Stepwise shape edit descriptions
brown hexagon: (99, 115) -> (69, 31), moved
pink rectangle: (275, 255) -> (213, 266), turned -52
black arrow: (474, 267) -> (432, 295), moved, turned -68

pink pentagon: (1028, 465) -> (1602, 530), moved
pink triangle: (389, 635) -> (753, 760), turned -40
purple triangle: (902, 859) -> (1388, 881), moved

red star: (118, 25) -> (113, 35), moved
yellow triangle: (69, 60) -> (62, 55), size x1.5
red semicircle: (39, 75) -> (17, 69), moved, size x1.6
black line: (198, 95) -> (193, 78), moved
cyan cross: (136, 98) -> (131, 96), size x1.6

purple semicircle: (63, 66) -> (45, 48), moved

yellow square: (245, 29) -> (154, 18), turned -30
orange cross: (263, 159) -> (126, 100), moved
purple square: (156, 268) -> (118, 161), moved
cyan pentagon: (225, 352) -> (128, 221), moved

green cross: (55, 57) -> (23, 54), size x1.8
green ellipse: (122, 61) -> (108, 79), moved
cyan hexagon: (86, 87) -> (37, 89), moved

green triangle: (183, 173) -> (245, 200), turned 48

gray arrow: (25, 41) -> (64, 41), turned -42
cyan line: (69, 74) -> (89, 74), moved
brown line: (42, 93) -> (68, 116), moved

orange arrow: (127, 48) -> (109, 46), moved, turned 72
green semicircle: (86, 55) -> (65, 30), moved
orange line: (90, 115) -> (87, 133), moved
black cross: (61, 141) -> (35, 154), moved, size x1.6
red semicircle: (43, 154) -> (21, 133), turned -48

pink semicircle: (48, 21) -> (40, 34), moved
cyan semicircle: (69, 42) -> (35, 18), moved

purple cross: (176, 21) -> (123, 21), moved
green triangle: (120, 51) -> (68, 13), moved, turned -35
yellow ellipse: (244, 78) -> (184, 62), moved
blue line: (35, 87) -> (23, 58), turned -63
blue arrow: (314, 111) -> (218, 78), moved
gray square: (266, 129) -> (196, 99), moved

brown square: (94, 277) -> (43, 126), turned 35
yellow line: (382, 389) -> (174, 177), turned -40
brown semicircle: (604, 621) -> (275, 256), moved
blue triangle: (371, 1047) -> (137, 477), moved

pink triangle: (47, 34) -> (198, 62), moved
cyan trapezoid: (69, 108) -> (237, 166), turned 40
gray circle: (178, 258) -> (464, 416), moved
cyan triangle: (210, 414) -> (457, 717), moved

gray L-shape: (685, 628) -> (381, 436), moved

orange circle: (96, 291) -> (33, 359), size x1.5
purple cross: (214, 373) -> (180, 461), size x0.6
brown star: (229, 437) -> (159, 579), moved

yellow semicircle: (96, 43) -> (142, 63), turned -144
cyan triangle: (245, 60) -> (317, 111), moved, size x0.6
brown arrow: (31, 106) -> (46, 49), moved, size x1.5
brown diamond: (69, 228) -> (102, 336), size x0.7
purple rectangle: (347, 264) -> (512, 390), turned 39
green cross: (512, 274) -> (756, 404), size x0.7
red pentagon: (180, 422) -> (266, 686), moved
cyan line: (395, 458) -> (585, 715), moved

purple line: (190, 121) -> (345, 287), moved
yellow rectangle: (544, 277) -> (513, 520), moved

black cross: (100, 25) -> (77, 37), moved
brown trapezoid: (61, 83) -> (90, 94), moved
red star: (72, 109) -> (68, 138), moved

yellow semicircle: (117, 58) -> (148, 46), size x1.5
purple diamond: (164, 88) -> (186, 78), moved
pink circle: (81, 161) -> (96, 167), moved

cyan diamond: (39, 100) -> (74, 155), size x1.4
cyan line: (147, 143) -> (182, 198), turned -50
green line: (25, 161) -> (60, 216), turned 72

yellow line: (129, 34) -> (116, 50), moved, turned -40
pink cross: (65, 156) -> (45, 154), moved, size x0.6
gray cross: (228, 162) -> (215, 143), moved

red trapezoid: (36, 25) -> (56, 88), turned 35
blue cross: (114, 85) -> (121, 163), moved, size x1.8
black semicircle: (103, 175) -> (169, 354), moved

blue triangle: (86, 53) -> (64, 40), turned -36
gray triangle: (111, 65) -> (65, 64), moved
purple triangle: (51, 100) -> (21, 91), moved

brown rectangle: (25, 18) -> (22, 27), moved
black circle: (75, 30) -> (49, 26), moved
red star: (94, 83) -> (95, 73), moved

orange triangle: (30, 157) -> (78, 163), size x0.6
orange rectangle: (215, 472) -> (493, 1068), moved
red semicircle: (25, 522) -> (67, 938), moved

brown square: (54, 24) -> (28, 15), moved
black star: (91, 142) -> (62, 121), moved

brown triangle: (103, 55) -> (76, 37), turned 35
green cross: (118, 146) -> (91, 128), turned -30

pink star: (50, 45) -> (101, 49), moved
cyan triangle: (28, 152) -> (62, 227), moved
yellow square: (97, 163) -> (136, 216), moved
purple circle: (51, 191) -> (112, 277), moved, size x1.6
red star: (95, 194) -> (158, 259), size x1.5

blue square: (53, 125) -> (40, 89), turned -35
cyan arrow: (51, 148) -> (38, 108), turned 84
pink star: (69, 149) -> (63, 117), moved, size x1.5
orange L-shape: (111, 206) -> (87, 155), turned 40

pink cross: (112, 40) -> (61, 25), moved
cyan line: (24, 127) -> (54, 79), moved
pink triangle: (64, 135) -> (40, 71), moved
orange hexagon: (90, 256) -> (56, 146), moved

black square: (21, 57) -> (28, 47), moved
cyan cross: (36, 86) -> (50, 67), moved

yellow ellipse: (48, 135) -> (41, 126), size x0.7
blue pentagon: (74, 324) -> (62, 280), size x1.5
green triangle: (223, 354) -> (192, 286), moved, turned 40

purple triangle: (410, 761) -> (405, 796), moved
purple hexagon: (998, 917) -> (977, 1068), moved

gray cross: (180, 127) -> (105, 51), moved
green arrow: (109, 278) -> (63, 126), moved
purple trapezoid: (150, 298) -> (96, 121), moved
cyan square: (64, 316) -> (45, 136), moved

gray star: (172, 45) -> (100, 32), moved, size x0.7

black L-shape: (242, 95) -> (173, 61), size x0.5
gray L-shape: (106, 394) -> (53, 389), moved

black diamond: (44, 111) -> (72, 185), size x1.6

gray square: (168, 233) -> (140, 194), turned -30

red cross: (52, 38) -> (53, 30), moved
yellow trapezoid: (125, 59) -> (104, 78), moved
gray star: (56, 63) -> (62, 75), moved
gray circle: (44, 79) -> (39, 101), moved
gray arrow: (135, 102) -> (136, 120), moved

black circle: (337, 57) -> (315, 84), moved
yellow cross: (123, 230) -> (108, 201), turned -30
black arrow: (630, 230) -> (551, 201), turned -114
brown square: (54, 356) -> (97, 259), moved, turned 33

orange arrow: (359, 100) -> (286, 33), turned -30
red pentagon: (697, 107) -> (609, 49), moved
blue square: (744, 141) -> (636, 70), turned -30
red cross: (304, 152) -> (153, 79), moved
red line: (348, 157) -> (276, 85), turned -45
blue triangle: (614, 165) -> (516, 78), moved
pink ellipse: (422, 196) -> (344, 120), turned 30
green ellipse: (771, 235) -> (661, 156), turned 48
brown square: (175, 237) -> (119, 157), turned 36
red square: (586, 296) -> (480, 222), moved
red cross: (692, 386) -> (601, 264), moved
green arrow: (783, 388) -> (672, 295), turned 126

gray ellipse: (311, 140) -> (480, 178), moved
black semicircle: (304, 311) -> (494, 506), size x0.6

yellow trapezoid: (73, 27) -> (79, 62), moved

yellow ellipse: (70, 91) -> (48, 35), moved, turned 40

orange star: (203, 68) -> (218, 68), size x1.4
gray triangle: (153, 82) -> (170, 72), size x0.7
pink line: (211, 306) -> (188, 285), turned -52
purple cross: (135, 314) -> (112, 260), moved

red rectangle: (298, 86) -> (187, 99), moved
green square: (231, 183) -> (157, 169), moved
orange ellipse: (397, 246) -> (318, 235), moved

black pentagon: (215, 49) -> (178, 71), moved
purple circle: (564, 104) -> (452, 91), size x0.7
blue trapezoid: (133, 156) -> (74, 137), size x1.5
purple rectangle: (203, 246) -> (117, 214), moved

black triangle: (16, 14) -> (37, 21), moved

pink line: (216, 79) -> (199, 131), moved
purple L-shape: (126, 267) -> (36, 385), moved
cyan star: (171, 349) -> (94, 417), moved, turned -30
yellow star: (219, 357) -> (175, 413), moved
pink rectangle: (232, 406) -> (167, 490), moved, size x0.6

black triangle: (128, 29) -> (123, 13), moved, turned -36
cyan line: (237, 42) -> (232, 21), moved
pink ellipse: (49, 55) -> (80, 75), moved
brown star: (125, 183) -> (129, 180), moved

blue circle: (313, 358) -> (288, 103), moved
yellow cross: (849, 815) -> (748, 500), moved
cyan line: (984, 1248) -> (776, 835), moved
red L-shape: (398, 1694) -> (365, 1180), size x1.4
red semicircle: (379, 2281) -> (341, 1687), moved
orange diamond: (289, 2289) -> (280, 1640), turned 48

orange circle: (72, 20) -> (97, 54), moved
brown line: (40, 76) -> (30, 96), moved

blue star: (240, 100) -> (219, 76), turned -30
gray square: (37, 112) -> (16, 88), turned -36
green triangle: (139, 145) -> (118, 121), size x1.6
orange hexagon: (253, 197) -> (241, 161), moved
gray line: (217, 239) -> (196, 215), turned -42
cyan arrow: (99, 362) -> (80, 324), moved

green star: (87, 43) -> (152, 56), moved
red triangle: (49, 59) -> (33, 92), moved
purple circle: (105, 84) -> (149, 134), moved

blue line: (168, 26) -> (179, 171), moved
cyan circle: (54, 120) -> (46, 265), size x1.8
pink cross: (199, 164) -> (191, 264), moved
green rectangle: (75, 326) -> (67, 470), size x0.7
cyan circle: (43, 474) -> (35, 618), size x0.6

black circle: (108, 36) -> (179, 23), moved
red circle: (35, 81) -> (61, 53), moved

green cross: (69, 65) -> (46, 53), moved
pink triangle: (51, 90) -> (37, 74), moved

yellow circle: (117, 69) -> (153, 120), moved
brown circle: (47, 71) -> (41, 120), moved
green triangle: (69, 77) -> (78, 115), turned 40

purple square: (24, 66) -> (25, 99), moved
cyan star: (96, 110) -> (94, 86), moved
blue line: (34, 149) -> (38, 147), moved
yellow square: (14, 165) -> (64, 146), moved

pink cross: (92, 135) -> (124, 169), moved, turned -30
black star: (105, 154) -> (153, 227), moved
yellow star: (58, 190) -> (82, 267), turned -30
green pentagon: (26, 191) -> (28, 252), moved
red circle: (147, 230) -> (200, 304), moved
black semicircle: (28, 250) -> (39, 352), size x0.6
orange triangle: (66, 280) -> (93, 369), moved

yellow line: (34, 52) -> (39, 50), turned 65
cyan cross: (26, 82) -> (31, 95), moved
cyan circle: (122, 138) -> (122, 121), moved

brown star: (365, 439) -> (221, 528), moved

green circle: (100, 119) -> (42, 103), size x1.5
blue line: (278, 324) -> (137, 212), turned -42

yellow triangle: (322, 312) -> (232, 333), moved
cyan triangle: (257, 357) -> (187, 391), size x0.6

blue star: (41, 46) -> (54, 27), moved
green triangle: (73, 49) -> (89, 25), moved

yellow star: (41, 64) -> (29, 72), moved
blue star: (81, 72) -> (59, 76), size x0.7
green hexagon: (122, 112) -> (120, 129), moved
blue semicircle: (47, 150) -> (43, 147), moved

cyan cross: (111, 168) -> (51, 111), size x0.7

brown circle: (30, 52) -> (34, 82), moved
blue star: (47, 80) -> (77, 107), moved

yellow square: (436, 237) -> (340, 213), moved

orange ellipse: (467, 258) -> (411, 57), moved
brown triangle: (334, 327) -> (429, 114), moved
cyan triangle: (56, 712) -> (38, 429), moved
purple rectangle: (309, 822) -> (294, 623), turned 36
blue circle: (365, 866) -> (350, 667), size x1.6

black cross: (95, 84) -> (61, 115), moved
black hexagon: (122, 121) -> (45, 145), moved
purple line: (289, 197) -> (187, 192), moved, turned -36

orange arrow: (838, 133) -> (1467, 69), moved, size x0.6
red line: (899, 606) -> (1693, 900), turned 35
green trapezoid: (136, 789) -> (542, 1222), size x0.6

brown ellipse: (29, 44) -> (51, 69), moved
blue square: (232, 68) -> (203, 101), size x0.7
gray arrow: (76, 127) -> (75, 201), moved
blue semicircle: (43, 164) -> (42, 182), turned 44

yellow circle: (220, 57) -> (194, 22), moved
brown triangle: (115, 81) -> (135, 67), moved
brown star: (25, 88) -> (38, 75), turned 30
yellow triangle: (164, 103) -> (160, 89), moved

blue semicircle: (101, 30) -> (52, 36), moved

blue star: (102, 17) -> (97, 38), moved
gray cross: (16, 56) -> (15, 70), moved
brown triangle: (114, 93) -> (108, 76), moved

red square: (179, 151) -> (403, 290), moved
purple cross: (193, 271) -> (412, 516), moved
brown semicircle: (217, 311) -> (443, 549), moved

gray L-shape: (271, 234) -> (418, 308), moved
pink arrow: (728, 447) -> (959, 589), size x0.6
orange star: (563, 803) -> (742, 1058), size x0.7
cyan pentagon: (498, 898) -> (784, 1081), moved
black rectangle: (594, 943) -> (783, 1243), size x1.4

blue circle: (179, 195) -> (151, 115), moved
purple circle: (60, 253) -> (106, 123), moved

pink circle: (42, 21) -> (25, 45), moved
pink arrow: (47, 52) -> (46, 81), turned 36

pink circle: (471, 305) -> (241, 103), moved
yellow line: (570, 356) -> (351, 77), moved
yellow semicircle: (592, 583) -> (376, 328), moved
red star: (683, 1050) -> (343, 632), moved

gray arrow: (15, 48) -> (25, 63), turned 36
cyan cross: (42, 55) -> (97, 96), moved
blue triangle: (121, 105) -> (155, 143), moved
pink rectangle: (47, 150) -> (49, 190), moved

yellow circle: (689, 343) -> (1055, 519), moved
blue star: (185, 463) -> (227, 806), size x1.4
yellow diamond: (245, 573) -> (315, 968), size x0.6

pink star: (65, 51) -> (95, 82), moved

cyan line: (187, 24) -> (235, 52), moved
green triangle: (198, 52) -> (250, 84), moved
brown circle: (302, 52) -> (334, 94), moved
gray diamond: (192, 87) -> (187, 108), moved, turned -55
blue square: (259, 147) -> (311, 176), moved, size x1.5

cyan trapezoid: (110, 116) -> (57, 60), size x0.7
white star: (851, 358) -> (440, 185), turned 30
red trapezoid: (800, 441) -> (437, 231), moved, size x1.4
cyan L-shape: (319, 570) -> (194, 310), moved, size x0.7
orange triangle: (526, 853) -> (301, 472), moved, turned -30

◆ Work request: With the line that has "gray cross: (180, 127) -> (105, 51), moved" as the first and the line that has "gray L-shape: (106, 394) -> (53, 389), moved" as the last, repeat exactly that run of lines above and no more.

◆ Response to the exercise:
gray cross: (180, 127) -> (105, 51), moved
green arrow: (109, 278) -> (63, 126), moved
purple trapezoid: (150, 298) -> (96, 121), moved
cyan square: (64, 316) -> (45, 136), moved

gray star: (172, 45) -> (100, 32), moved, size x0.7

black L-shape: (242, 95) -> (173, 61), size x0.5
gray L-shape: (106, 394) -> (53, 389), moved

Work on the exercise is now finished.